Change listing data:
■ ■ ■ ■
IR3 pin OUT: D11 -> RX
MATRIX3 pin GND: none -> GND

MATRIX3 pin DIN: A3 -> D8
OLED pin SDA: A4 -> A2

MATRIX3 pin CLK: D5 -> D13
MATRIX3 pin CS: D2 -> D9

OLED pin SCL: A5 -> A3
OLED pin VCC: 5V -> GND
■ ■ ■ ■
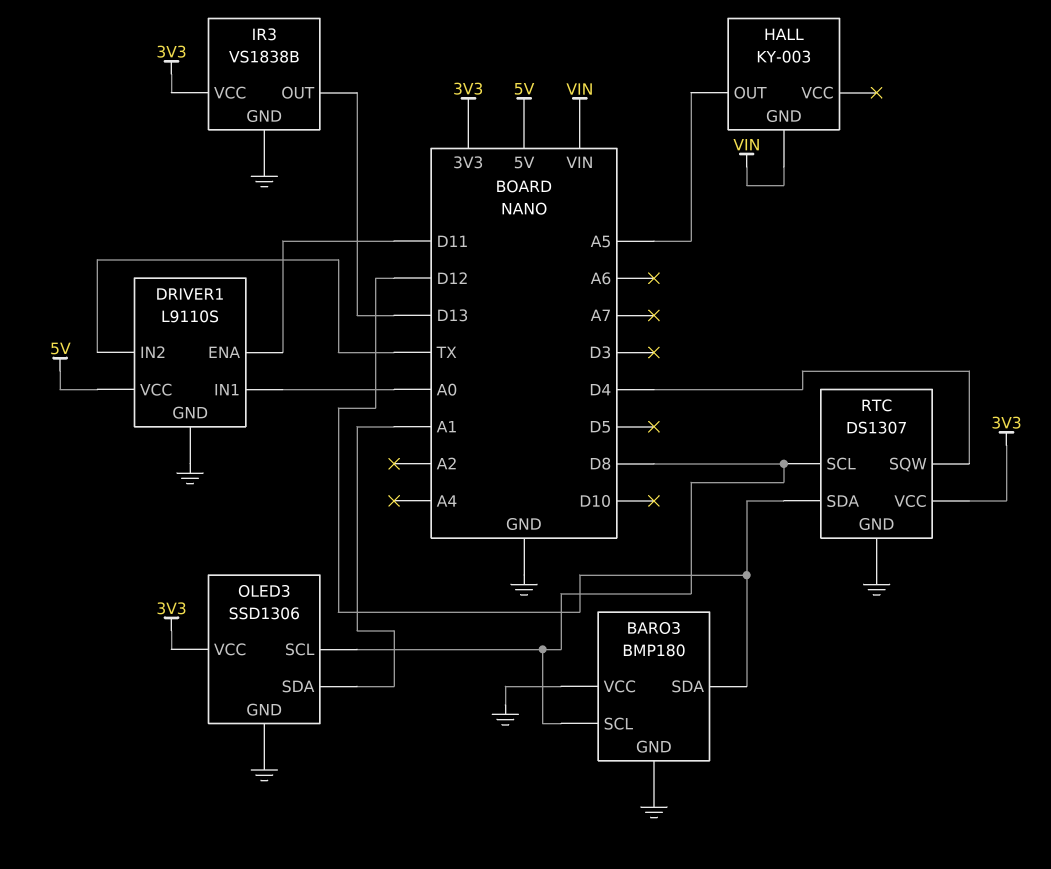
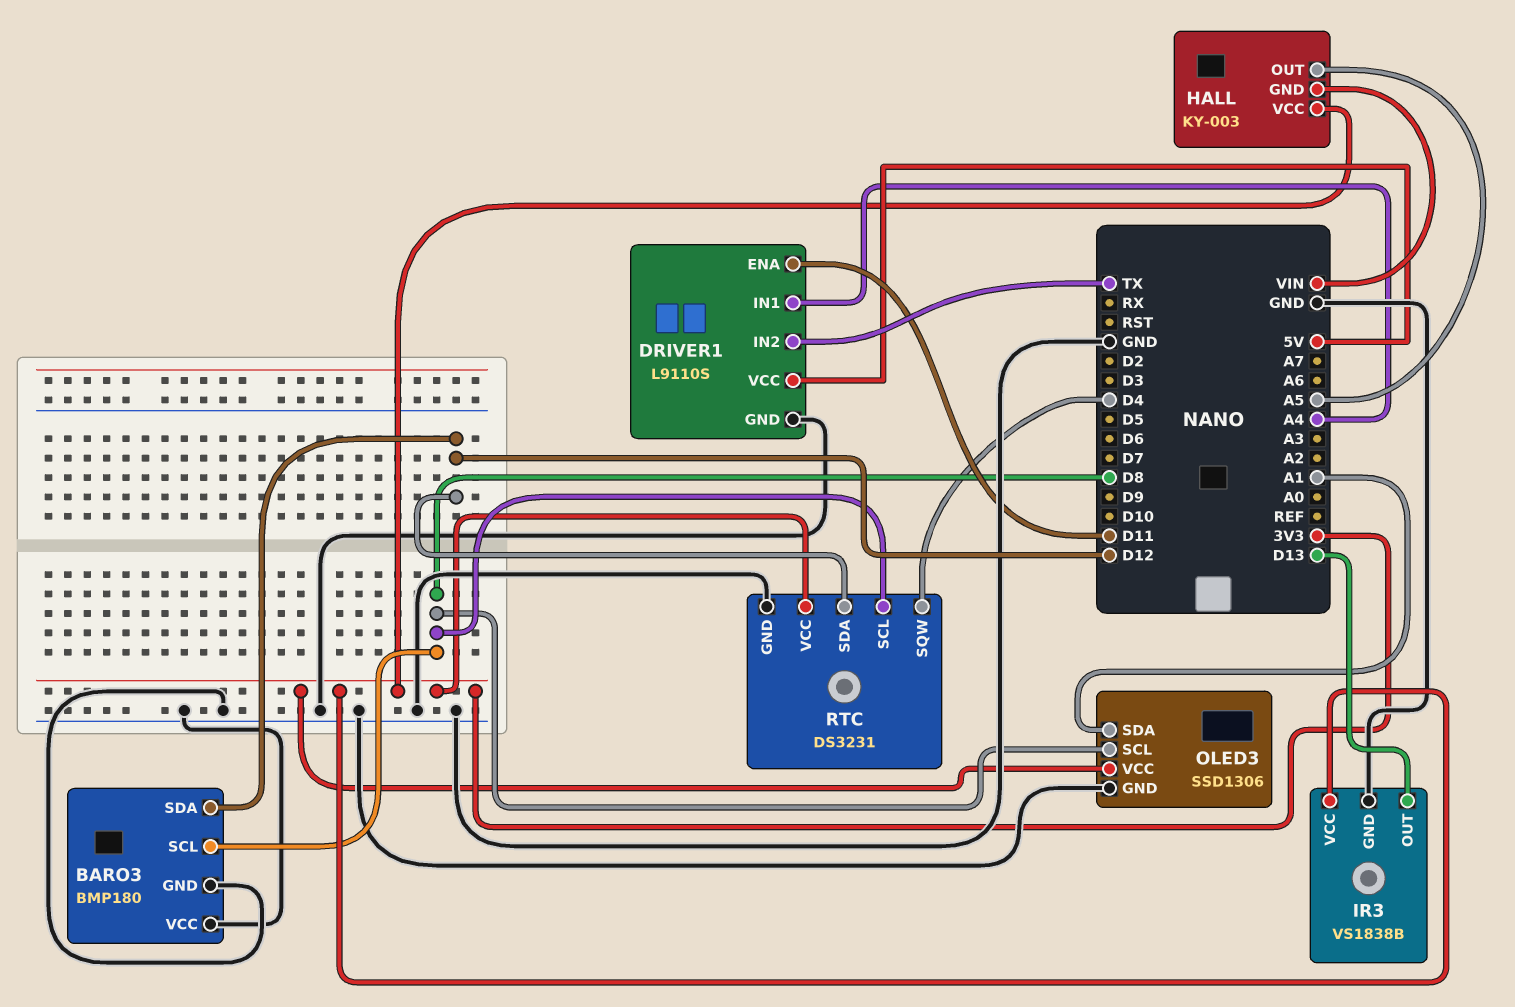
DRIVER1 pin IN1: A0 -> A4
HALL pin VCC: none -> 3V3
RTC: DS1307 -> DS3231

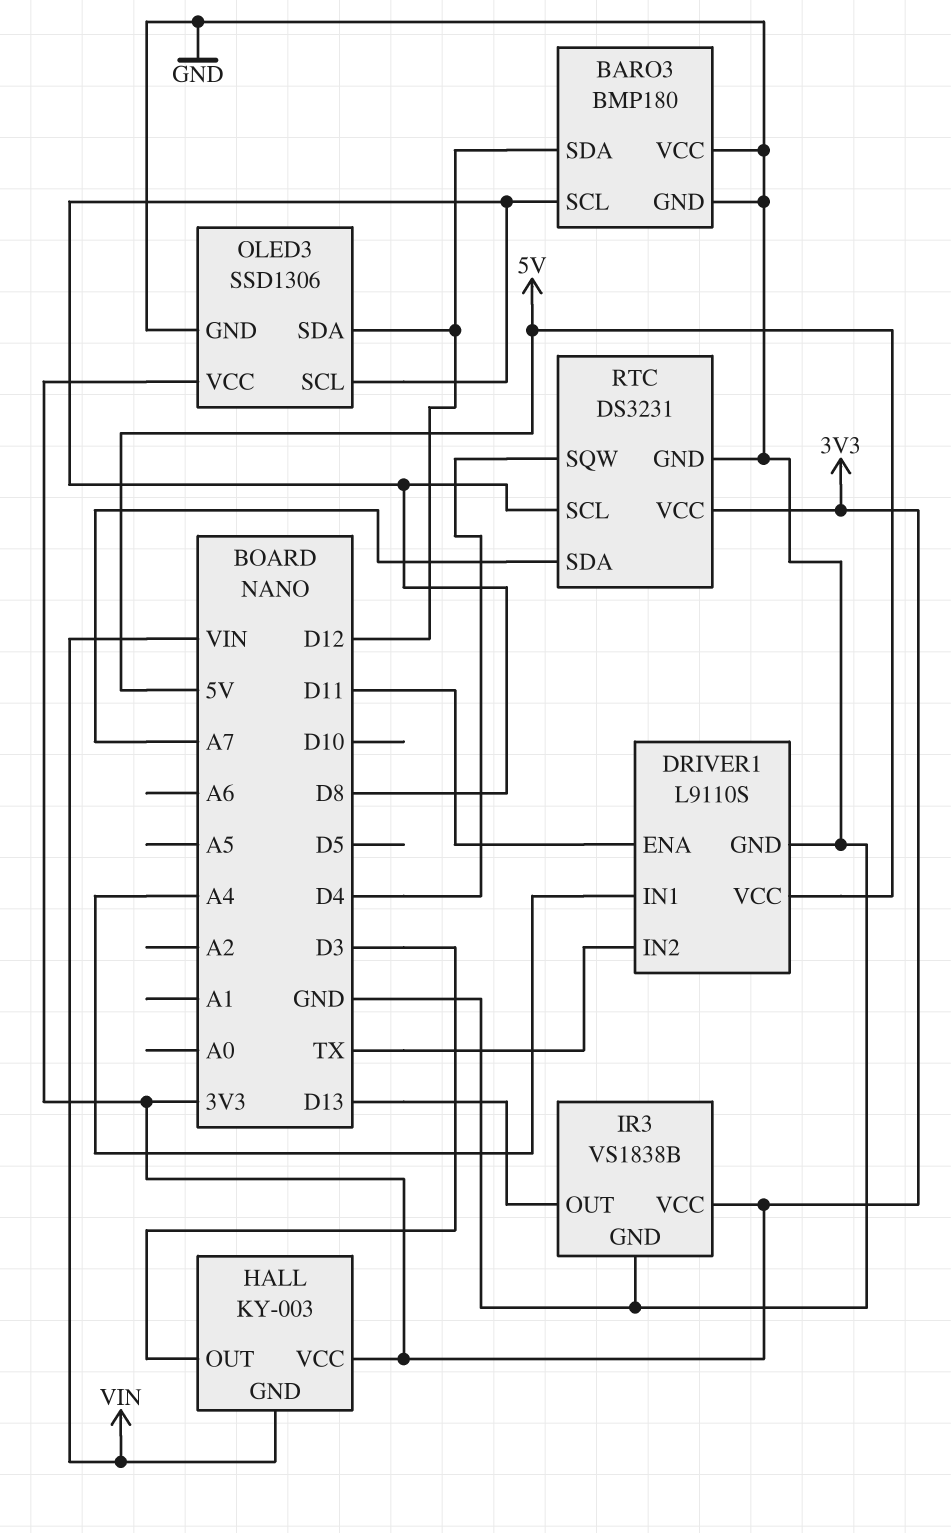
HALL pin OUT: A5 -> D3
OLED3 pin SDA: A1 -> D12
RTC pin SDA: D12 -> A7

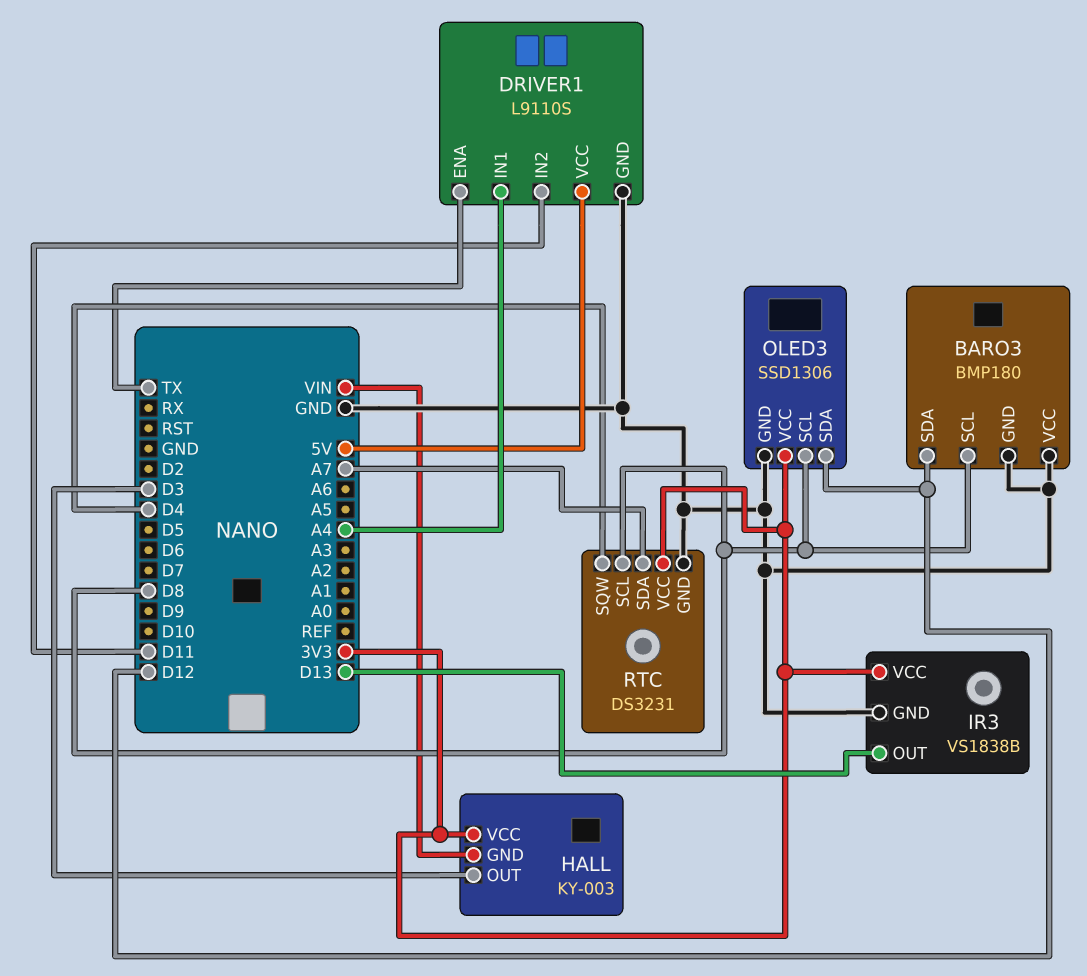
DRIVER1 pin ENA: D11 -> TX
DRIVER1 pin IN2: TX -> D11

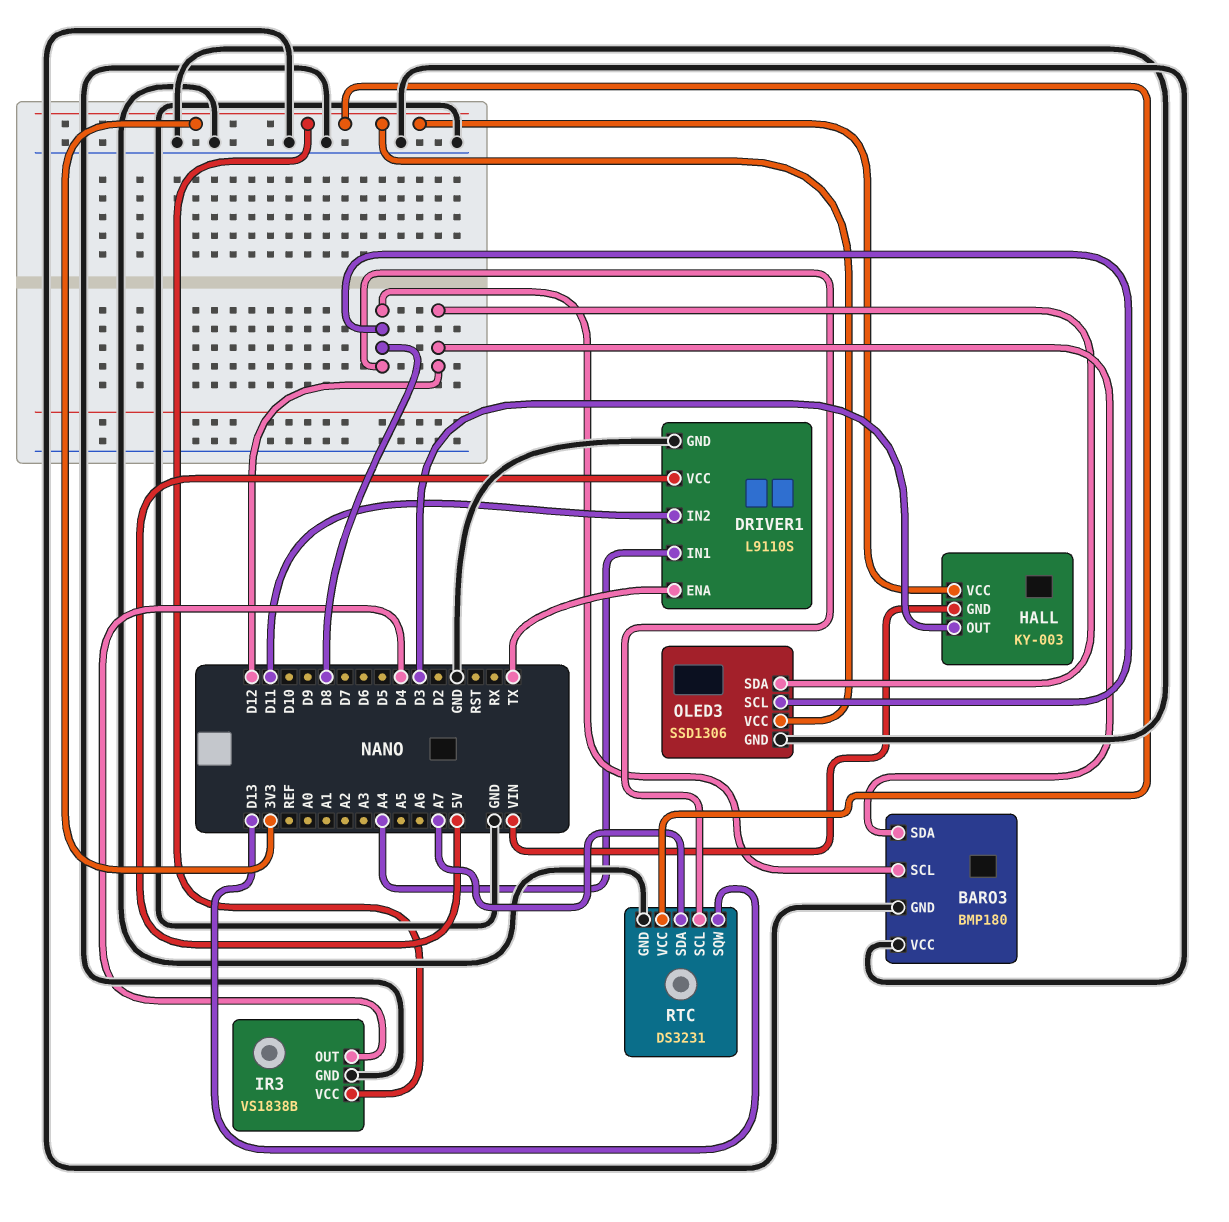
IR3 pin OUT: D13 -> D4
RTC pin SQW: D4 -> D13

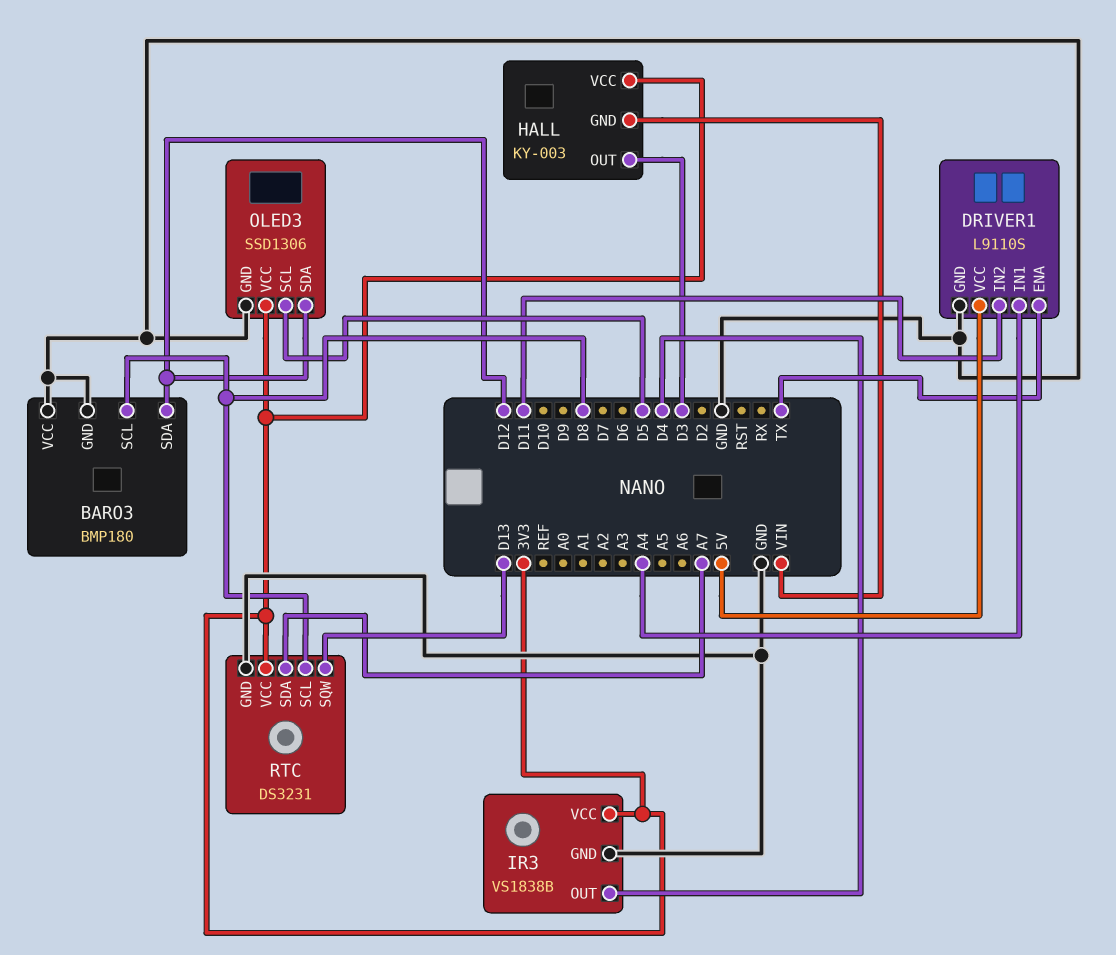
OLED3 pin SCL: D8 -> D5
■ ■ ■ ■
:: Work request ::
Lines to set down from above: the line with "MATRIX3 pin CLK: D5 -> D13", the line with "OLED pin VCC: 5V -> GND", and every line between, each exactly as written.

:: Reply to the task ::
MATRIX3 pin CLK: D5 -> D13
MATRIX3 pin CS: D2 -> D9

OLED pin SCL: A5 -> A3
OLED pin VCC: 5V -> GND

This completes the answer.